**PROBLEM TO WORK ON**
Every record below should be printed exactly as it appears.

A block of data:
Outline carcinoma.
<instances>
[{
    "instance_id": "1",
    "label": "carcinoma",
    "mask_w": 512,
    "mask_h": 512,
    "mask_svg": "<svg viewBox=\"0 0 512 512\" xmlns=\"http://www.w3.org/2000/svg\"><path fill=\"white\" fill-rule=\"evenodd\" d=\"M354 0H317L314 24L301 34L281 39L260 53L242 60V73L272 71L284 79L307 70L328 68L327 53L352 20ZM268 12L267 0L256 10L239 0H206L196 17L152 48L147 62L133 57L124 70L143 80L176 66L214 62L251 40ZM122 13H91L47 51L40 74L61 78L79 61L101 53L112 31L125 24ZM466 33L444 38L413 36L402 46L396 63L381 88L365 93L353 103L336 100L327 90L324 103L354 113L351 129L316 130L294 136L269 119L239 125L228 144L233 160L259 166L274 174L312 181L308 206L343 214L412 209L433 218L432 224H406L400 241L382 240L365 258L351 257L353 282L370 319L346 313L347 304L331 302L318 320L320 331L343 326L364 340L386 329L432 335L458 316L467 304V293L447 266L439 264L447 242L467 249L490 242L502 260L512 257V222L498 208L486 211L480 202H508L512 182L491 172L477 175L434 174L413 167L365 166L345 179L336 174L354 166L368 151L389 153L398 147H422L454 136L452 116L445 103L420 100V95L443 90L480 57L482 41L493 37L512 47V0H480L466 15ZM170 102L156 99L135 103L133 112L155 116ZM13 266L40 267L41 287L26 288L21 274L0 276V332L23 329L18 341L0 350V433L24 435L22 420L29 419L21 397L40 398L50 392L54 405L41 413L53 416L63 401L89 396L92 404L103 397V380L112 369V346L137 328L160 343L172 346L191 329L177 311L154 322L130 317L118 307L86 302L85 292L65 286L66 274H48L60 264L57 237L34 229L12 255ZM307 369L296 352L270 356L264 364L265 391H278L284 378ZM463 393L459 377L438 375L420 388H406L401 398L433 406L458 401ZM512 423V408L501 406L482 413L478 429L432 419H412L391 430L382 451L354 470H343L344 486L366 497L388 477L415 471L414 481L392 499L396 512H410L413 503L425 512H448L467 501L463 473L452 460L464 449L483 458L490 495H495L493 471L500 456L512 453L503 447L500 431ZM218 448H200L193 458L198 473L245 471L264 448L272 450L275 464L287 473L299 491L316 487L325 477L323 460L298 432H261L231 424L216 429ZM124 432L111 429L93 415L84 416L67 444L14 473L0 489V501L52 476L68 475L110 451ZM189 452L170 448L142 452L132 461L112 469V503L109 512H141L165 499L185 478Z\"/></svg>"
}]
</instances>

**SOLUTION TO THE EXERCISE**
Outline carcinoma.
<instances>
[{
    "instance_id": "1",
    "label": "carcinoma",
    "mask_w": 512,
    "mask_h": 512,
    "mask_svg": "<svg viewBox=\"0 0 512 512\" xmlns=\"http://www.w3.org/2000/svg\"><path fill=\"white\" fill-rule=\"evenodd\" d=\"M354 0H317L314 24L301 34L281 39L260 53L242 60V73L272 71L284 79L307 70L328 68L327 53L352 20ZM268 12L267 0L256 10L239 0H206L196 17L152 48L147 62L133 57L124 70L143 80L176 66L214 62L251 40ZM122 13H91L47 51L40 74L61 78L79 61L101 53L112 31L125 24ZM466 33L444 38L413 36L402 46L396 63L381 88L365 93L353 103L336 100L327 90L324 103L354 113L351 129L316 130L294 136L269 119L239 125L228 144L233 160L259 166L274 174L312 181L308 206L343 214L412 209L433 218L432 224H406L400 241L382 240L365 258L351 257L353 282L370 319L346 313L347 304L331 302L318 320L320 331L343 326L364 340L386 329L432 335L458 316L467 304V293L447 266L439 264L447 242L467 249L490 242L502 260L512 257V222L498 208L486 211L480 202H508L512 182L491 172L477 175L434 174L413 167L365 166L345 179L336 174L354 166L368 151L389 153L398 147H422L454 136L452 116L445 103L420 100V95L443 90L480 57L482 41L493 37L512 47V0H480L466 15ZM170 102L156 99L135 103L133 112L155 116ZM13 266L40 267L41 287L26 288L21 274L0 276V332L23 329L18 341L0 350V433L24 435L22 420L29 419L21 397L40 398L50 392L54 405L41 413L53 416L63 401L89 396L92 404L103 397V380L112 369V346L137 328L160 343L172 346L191 329L177 311L154 322L130 317L118 307L86 302L85 292L65 286L66 274H48L60 264L57 237L34 229L12 255ZM307 369L296 352L270 356L264 364L265 391H278L284 378ZM463 393L459 377L438 375L420 388H406L401 398L433 406L458 401ZM512 423V408L501 406L482 413L478 429L432 419H412L391 430L382 451L354 470H343L344 486L366 497L388 477L415 471L414 481L392 499L396 512H410L413 503L425 512H448L467 501L463 473L452 460L464 449L483 458L490 495H495L493 471L500 456L512 453L503 447L500 431ZM218 448H200L193 458L198 473L245 471L264 448L272 450L275 464L287 473L299 491L316 487L325 477L323 460L298 432H261L231 424L216 429ZM124 432L111 429L93 415L84 416L67 444L14 473L0 489V501L52 476L68 475L110 451ZM189 452L170 448L142 452L132 461L112 469V503L109 512H141L165 499L185 478Z\"/></svg>"
}]
</instances>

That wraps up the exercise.